* [TASK OBJECTIVE] Write the records out exactly, so that no picture remains in the copy.
DATA Start Marker
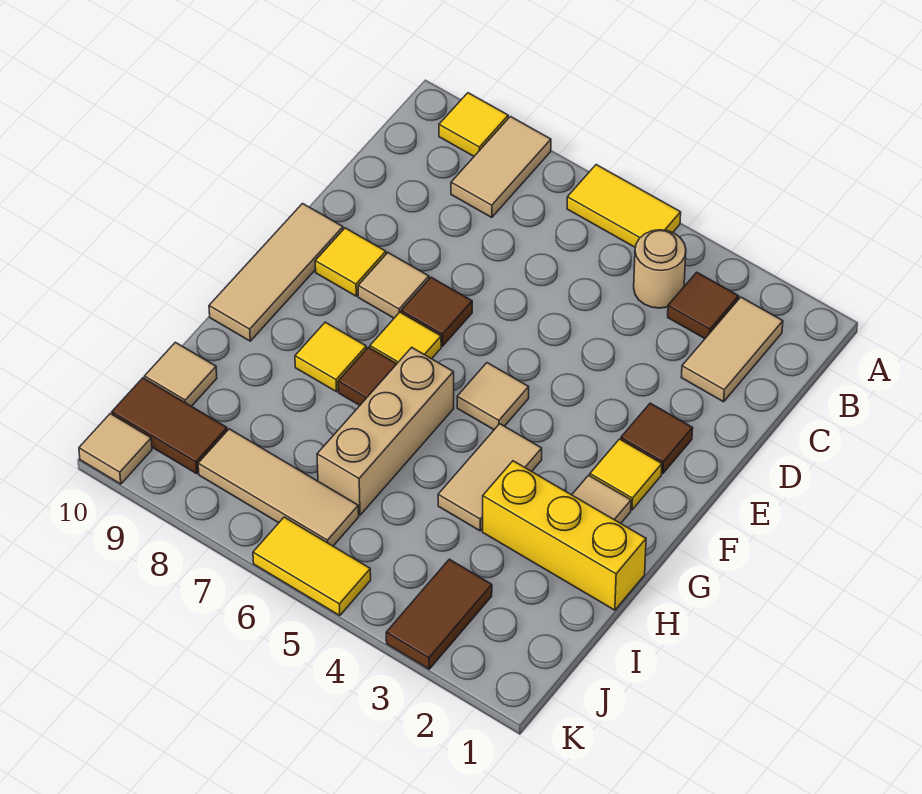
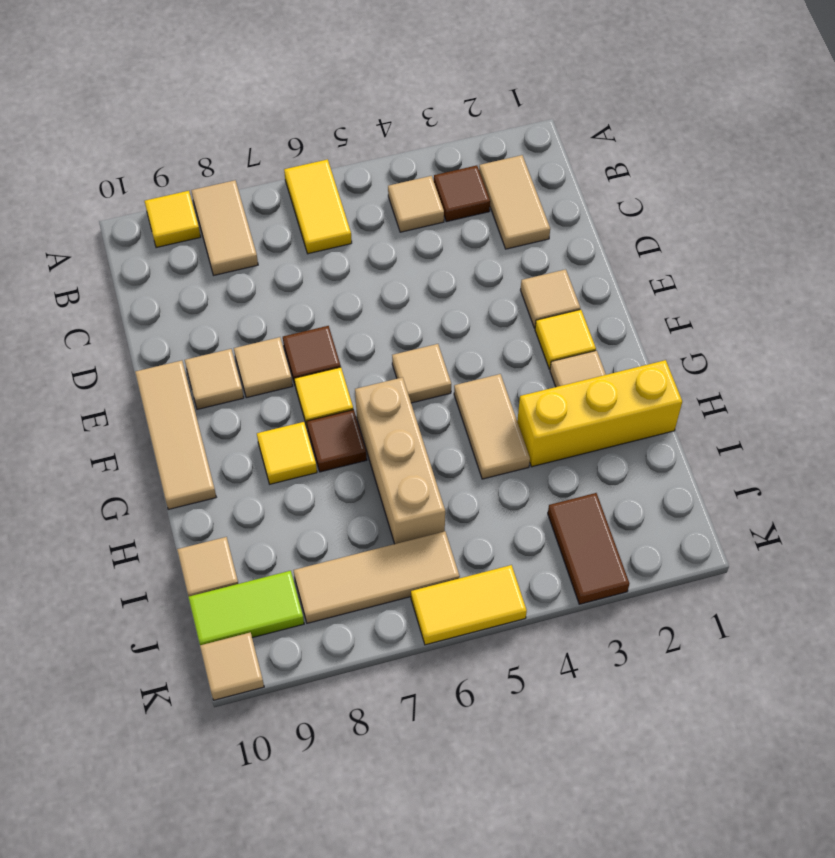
yellow tile A5:A6 level 1 -> yellow tile A6:B6 level 1
tan round brick B4 level 1 -> tan tile B4 level 1
brown tile E2 level 1 -> tan tile E2 level 1
yellow tile E9 level 1 -> tan tile E9 level 1
brown tile J9:J10 level 1 -> lime tile J9:J10 level 1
DATA End Marker
* [OUTPUT OF THE EXERCISE]
yellow tile A5:A6 level 1 -> yellow tile A6:B6 level 1
tan round brick B4 level 1 -> tan tile B4 level 1
brown tile E2 level 1 -> tan tile E2 level 1
yellow tile E9 level 1 -> tan tile E9 level 1
brown tile J9:J10 level 1 -> lime tile J9:J10 level 1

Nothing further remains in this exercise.